TASK TO COMPLETE:
In the records below, the lines from the one with "(140, 267) = (410, 469): black" through the last are to be printed exactly, and nothing else.

INFORMATION SHOWN:
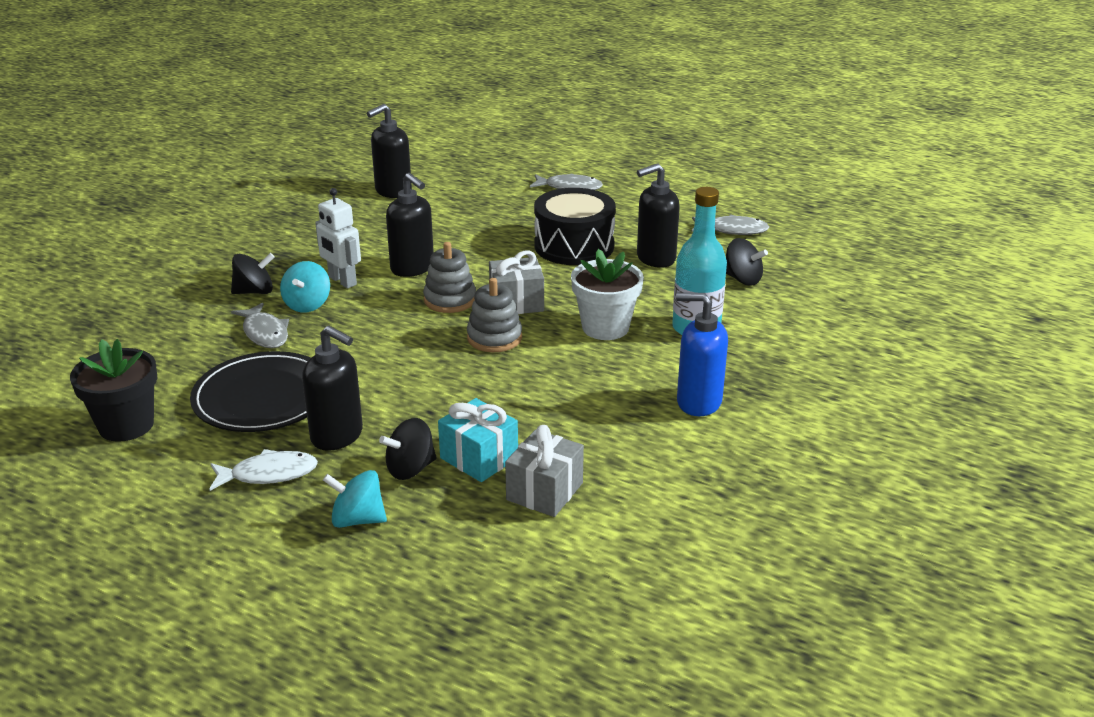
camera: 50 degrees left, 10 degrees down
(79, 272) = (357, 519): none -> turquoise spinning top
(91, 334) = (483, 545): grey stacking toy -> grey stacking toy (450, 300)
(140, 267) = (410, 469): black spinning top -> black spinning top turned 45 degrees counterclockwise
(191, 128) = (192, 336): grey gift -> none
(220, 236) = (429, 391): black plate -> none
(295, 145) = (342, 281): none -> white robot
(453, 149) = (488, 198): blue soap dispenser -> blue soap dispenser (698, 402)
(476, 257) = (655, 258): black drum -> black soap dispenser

EXERCISE ANSWER:
(140, 267) = (410, 469): black spinning top -> black spinning top turned 45 degrees counterclockwise
(191, 128) = (192, 336): grey gift -> none
(220, 236) = (429, 391): black plate -> none
(295, 145) = (342, 281): none -> white robot
(453, 149) = (488, 198): blue soap dispenser -> blue soap dispenser (698, 402)
(476, 257) = (655, 258): black drum -> black soap dispenser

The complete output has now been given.